WHAT YOU HAVE TO DO:
When a line in the entries contains the word "brown", copy that line in full.

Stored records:
== == ==

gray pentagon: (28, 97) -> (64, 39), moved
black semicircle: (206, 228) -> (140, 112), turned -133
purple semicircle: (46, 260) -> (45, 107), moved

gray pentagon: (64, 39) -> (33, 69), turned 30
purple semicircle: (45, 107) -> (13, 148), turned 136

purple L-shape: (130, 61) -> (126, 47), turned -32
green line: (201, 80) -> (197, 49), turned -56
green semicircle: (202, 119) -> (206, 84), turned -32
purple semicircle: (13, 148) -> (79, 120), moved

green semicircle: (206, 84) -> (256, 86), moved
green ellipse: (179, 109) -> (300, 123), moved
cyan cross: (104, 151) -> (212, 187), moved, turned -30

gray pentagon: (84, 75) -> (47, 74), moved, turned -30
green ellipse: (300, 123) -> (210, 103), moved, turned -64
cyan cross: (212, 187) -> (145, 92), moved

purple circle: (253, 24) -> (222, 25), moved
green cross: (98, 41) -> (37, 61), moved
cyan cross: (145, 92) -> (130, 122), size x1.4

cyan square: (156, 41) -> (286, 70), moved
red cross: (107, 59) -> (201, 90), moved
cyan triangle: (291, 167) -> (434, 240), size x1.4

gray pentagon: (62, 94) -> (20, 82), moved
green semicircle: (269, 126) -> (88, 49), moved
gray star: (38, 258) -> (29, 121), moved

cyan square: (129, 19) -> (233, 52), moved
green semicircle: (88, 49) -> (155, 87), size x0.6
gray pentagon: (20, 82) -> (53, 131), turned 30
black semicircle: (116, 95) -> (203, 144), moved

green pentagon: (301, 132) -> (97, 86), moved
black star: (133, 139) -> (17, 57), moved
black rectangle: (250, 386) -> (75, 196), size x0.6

== == ==

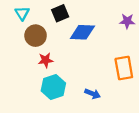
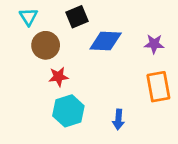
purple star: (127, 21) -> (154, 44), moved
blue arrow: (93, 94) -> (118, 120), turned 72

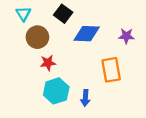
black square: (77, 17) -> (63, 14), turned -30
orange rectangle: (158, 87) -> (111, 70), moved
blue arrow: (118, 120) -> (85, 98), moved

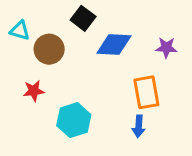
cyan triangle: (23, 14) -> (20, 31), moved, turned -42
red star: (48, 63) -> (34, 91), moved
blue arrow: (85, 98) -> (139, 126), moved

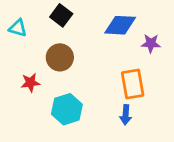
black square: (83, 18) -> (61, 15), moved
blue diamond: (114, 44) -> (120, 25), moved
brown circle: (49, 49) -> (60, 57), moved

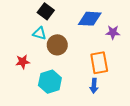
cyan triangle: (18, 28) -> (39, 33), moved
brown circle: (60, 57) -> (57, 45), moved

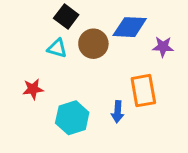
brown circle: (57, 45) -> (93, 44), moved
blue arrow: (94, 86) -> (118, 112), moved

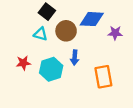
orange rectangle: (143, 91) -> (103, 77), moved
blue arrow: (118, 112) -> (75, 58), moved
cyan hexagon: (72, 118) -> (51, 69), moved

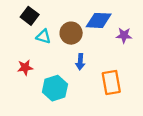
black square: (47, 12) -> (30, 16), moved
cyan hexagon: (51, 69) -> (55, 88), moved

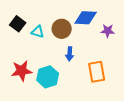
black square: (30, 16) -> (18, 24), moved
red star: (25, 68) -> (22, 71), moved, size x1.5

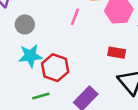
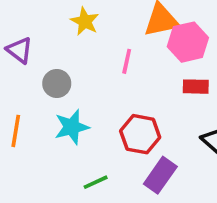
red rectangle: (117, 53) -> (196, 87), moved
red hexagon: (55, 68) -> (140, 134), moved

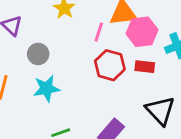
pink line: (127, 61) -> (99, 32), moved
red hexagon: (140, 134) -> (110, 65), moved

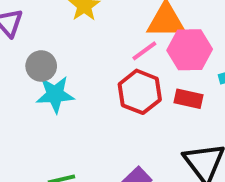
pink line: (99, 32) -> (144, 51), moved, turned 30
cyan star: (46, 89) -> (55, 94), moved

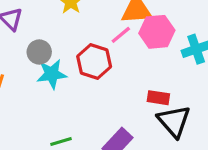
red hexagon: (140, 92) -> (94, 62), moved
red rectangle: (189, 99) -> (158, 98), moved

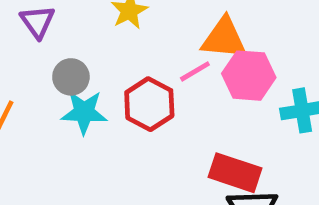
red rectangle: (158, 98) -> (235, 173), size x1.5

== == ==

ANSWER FOR THE TASK:
brown circle: (49, 49) -> (60, 57), moved
brown circle: (60, 57) -> (57, 45), moved
brown circle: (57, 45) -> (93, 44), moved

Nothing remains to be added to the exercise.